• [YOUR GOAL] Check each line of the entries for "wiper" and report the ones that have it.

• [RAW DATA]
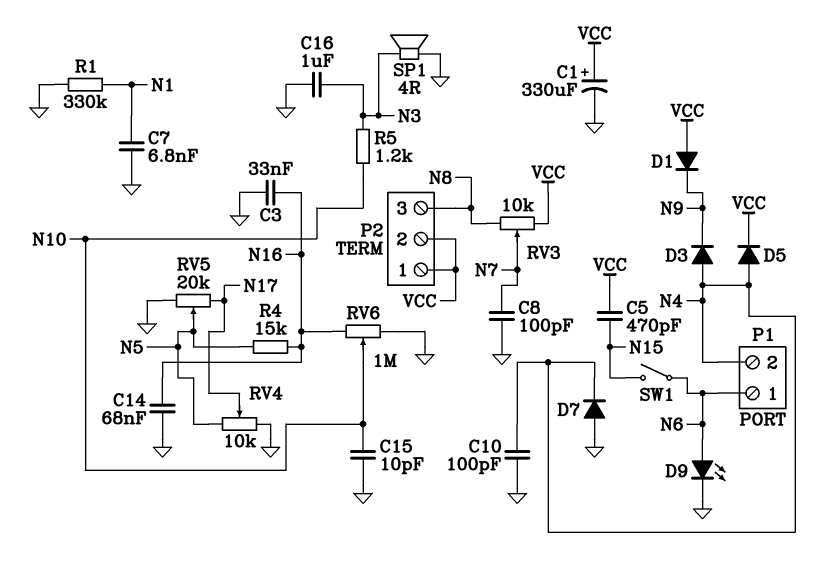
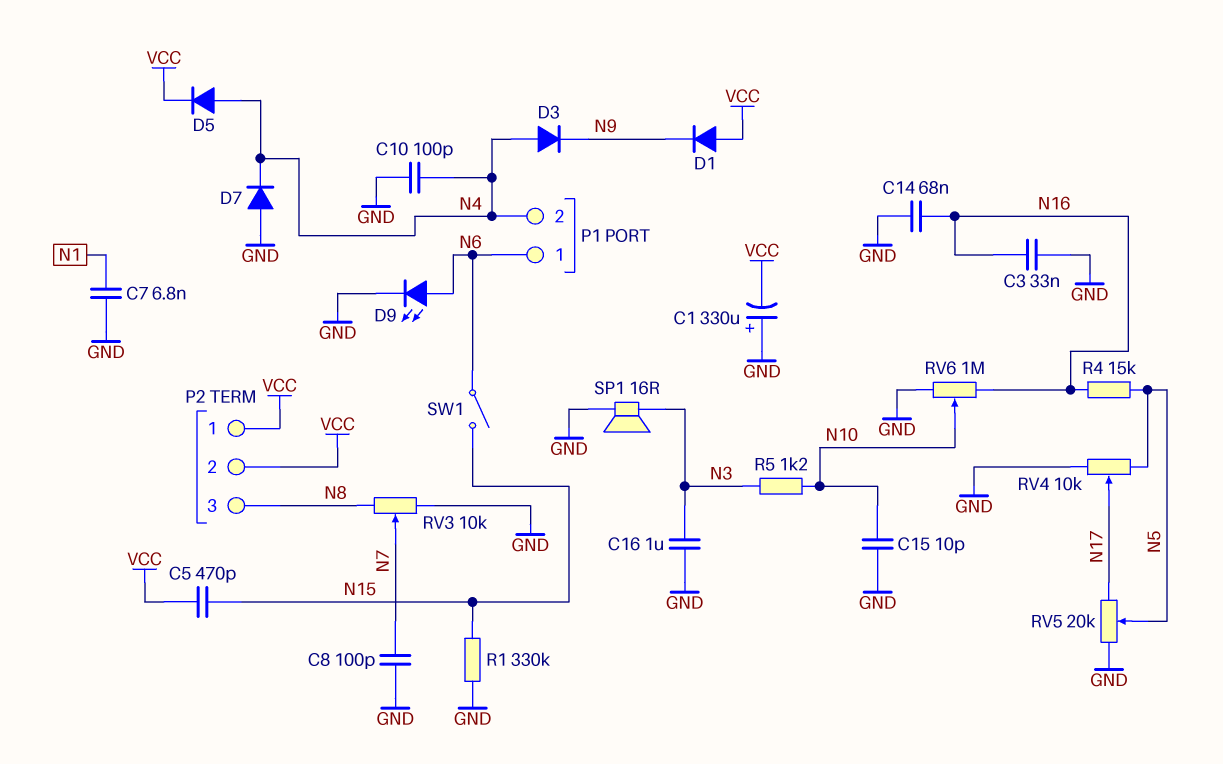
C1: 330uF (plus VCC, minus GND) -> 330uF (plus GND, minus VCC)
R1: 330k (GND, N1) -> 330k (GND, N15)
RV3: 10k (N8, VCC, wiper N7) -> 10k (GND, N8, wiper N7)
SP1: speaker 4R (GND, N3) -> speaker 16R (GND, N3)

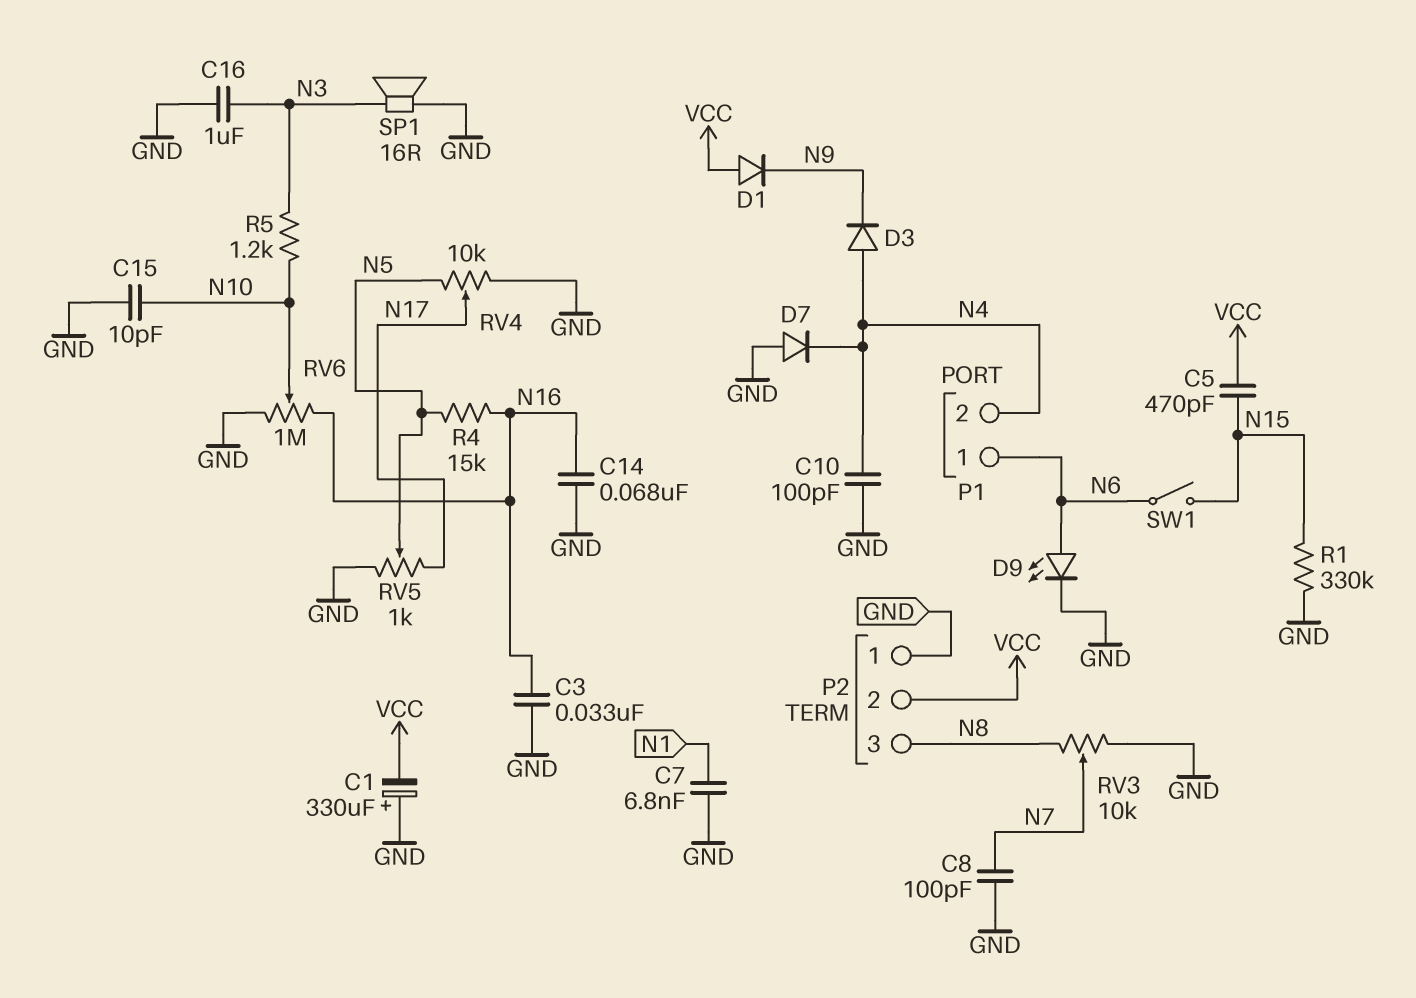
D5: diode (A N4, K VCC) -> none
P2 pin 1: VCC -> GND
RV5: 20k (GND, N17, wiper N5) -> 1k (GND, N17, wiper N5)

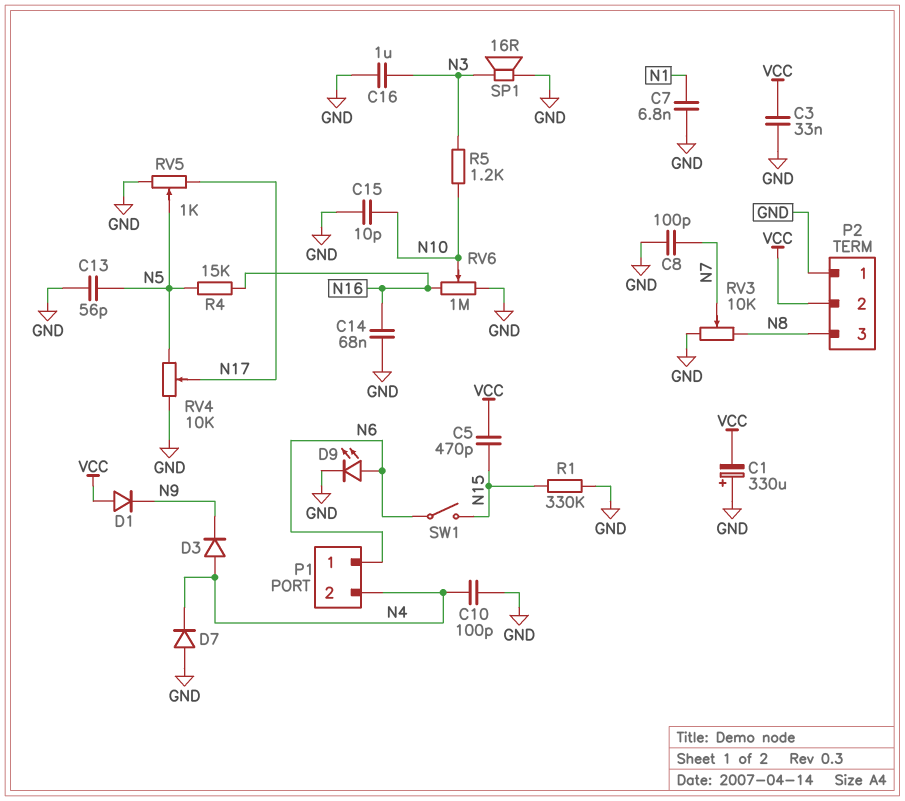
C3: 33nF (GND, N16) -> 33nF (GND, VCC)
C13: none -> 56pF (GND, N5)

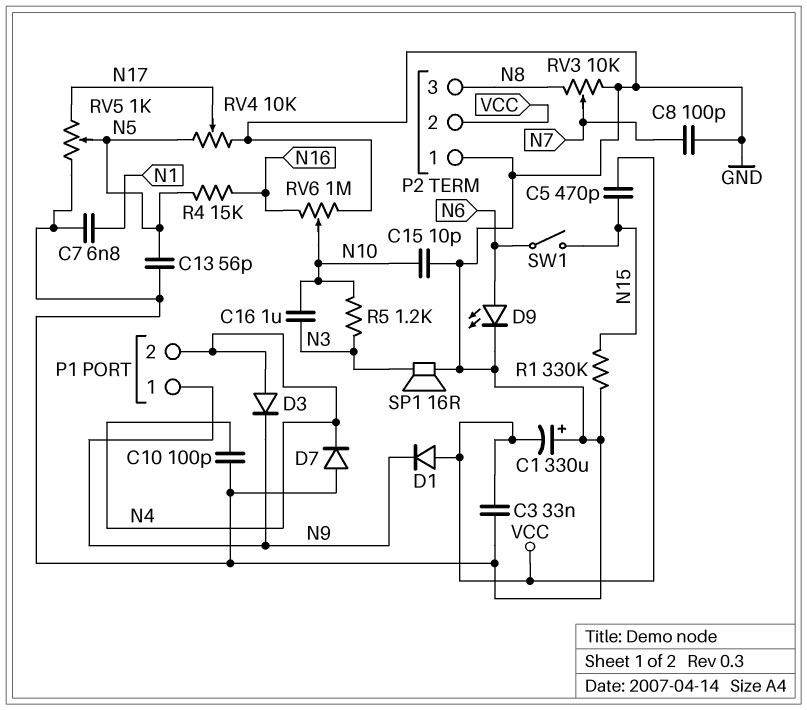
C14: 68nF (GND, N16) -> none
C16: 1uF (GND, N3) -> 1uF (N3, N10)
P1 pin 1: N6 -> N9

• [ANSWER BELOW]
RV3: 10k (N8, VCC, wiper N7) -> 10k (GND, N8, wiper N7)
RV5: 20k (GND, N17, wiper N5) -> 1k (GND, N17, wiper N5)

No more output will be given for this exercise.